=== Task brief ===
The full listing below should be copied verbatim.

=== Dataset records ===
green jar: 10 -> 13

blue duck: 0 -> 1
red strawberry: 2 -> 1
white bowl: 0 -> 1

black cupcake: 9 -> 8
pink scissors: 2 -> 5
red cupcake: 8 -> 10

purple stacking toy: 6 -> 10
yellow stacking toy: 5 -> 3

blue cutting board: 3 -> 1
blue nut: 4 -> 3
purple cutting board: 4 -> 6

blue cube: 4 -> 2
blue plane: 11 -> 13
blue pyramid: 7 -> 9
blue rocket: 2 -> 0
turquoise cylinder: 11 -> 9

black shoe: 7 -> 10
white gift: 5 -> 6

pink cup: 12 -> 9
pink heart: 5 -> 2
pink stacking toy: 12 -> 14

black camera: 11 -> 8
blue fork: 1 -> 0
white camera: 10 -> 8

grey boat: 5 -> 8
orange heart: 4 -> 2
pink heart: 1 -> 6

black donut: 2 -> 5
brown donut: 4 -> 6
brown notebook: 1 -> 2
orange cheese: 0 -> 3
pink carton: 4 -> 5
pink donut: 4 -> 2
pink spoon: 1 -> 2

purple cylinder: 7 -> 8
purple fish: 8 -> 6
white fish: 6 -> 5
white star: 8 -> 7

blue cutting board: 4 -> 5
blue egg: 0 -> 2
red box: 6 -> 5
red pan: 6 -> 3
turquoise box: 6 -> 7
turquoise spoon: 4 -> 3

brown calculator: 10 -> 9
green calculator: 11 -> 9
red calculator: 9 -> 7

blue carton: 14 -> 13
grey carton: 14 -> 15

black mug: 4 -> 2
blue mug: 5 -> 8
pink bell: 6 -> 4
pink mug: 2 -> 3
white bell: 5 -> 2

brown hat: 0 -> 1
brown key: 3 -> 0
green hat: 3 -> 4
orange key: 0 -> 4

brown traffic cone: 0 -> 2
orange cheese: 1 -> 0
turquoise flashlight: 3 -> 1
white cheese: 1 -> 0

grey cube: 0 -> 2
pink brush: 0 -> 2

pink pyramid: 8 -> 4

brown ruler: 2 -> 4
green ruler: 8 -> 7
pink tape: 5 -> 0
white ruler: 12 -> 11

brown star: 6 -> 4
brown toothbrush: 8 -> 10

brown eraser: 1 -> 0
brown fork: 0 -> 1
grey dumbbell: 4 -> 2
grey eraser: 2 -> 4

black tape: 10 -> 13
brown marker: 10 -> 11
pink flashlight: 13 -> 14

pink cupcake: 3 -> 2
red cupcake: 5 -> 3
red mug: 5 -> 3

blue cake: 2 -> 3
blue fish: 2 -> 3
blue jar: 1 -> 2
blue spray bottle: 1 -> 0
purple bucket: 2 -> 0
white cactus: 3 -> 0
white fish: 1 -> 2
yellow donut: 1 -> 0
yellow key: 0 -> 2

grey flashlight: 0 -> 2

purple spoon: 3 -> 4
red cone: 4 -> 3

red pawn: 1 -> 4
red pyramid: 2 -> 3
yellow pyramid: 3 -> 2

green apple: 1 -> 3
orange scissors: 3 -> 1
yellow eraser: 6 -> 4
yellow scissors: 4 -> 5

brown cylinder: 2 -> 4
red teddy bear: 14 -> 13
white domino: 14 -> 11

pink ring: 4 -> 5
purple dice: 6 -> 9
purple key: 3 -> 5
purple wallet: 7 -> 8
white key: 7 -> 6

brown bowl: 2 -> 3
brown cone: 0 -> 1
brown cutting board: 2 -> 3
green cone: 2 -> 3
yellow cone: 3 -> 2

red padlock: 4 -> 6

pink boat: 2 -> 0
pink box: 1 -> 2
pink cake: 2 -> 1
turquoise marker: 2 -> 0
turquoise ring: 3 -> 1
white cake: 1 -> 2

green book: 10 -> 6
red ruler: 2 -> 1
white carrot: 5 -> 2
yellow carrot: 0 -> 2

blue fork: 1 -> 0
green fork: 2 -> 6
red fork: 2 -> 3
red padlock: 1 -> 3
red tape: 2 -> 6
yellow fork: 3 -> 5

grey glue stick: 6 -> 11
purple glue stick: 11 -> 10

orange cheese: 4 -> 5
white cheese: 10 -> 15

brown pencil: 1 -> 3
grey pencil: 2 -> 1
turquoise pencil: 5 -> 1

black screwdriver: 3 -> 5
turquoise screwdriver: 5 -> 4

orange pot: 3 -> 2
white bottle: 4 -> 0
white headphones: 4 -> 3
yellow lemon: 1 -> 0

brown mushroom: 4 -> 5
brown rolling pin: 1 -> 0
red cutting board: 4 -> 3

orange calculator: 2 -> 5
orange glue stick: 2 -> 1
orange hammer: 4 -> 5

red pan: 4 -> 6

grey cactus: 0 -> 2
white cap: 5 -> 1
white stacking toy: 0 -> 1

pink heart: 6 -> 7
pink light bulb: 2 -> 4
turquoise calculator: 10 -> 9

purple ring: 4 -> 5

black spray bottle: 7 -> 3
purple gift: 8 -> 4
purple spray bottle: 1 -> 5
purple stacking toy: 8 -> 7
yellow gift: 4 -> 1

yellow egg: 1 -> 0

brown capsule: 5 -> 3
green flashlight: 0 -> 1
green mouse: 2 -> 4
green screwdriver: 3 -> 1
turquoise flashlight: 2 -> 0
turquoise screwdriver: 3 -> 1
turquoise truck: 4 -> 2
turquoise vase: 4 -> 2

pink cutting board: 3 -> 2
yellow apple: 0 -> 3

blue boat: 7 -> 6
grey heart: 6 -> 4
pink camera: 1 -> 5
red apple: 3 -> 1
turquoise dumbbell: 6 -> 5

=== Task solution ===
green jar: 10 -> 13

blue duck: 0 -> 1
red strawberry: 2 -> 1
white bowl: 0 -> 1

black cupcake: 9 -> 8
pink scissors: 2 -> 5
red cupcake: 8 -> 10

purple stacking toy: 6 -> 10
yellow stacking toy: 5 -> 3

blue cutting board: 3 -> 1
blue nut: 4 -> 3
purple cutting board: 4 -> 6

blue cube: 4 -> 2
blue plane: 11 -> 13
blue pyramid: 7 -> 9
blue rocket: 2 -> 0
turquoise cylinder: 11 -> 9

black shoe: 7 -> 10
white gift: 5 -> 6

pink cup: 12 -> 9
pink heart: 5 -> 2
pink stacking toy: 12 -> 14

black camera: 11 -> 8
blue fork: 1 -> 0
white camera: 10 -> 8

grey boat: 5 -> 8
orange heart: 4 -> 2
pink heart: 1 -> 6

black donut: 2 -> 5
brown donut: 4 -> 6
brown notebook: 1 -> 2
orange cheese: 0 -> 3
pink carton: 4 -> 5
pink donut: 4 -> 2
pink spoon: 1 -> 2

purple cylinder: 7 -> 8
purple fish: 8 -> 6
white fish: 6 -> 5
white star: 8 -> 7

blue cutting board: 4 -> 5
blue egg: 0 -> 2
red box: 6 -> 5
red pan: 6 -> 3
turquoise box: 6 -> 7
turquoise spoon: 4 -> 3

brown calculator: 10 -> 9
green calculator: 11 -> 9
red calculator: 9 -> 7

blue carton: 14 -> 13
grey carton: 14 -> 15

black mug: 4 -> 2
blue mug: 5 -> 8
pink bell: 6 -> 4
pink mug: 2 -> 3
white bell: 5 -> 2

brown hat: 0 -> 1
brown key: 3 -> 0
green hat: 3 -> 4
orange key: 0 -> 4

brown traffic cone: 0 -> 2
orange cheese: 1 -> 0
turquoise flashlight: 3 -> 1
white cheese: 1 -> 0

grey cube: 0 -> 2
pink brush: 0 -> 2

pink pyramid: 8 -> 4

brown ruler: 2 -> 4
green ruler: 8 -> 7
pink tape: 5 -> 0
white ruler: 12 -> 11

brown star: 6 -> 4
brown toothbrush: 8 -> 10

brown eraser: 1 -> 0
brown fork: 0 -> 1
grey dumbbell: 4 -> 2
grey eraser: 2 -> 4

black tape: 10 -> 13
brown marker: 10 -> 11
pink flashlight: 13 -> 14

pink cupcake: 3 -> 2
red cupcake: 5 -> 3
red mug: 5 -> 3

blue cake: 2 -> 3
blue fish: 2 -> 3
blue jar: 1 -> 2
blue spray bottle: 1 -> 0
purple bucket: 2 -> 0
white cactus: 3 -> 0
white fish: 1 -> 2
yellow donut: 1 -> 0
yellow key: 0 -> 2

grey flashlight: 0 -> 2

purple spoon: 3 -> 4
red cone: 4 -> 3

red pawn: 1 -> 4
red pyramid: 2 -> 3
yellow pyramid: 3 -> 2

green apple: 1 -> 3
orange scissors: 3 -> 1
yellow eraser: 6 -> 4
yellow scissors: 4 -> 5

brown cylinder: 2 -> 4
red teddy bear: 14 -> 13
white domino: 14 -> 11

pink ring: 4 -> 5
purple dice: 6 -> 9
purple key: 3 -> 5
purple wallet: 7 -> 8
white key: 7 -> 6

brown bowl: 2 -> 3
brown cone: 0 -> 1
brown cutting board: 2 -> 3
green cone: 2 -> 3
yellow cone: 3 -> 2

red padlock: 4 -> 6

pink boat: 2 -> 0
pink box: 1 -> 2
pink cake: 2 -> 1
turquoise marker: 2 -> 0
turquoise ring: 3 -> 1
white cake: 1 -> 2

green book: 10 -> 6
red ruler: 2 -> 1
white carrot: 5 -> 2
yellow carrot: 0 -> 2

blue fork: 1 -> 0
green fork: 2 -> 6
red fork: 2 -> 3
red padlock: 1 -> 3
red tape: 2 -> 6
yellow fork: 3 -> 5

grey glue stick: 6 -> 11
purple glue stick: 11 -> 10

orange cheese: 4 -> 5
white cheese: 10 -> 15

brown pencil: 1 -> 3
grey pencil: 2 -> 1
turquoise pencil: 5 -> 1

black screwdriver: 3 -> 5
turquoise screwdriver: 5 -> 4

orange pot: 3 -> 2
white bottle: 4 -> 0
white headphones: 4 -> 3
yellow lemon: 1 -> 0

brown mushroom: 4 -> 5
brown rolling pin: 1 -> 0
red cutting board: 4 -> 3

orange calculator: 2 -> 5
orange glue stick: 2 -> 1
orange hammer: 4 -> 5

red pan: 4 -> 6

grey cactus: 0 -> 2
white cap: 5 -> 1
white stacking toy: 0 -> 1

pink heart: 6 -> 7
pink light bulb: 2 -> 4
turquoise calculator: 10 -> 9

purple ring: 4 -> 5

black spray bottle: 7 -> 3
purple gift: 8 -> 4
purple spray bottle: 1 -> 5
purple stacking toy: 8 -> 7
yellow gift: 4 -> 1

yellow egg: 1 -> 0

brown capsule: 5 -> 3
green flashlight: 0 -> 1
green mouse: 2 -> 4
green screwdriver: 3 -> 1
turquoise flashlight: 2 -> 0
turquoise screwdriver: 3 -> 1
turquoise truck: 4 -> 2
turquoise vase: 4 -> 2

pink cutting board: 3 -> 2
yellow apple: 0 -> 3

blue boat: 7 -> 6
grey heart: 6 -> 4
pink camera: 1 -> 5
red apple: 3 -> 1
turquoise dumbbell: 6 -> 5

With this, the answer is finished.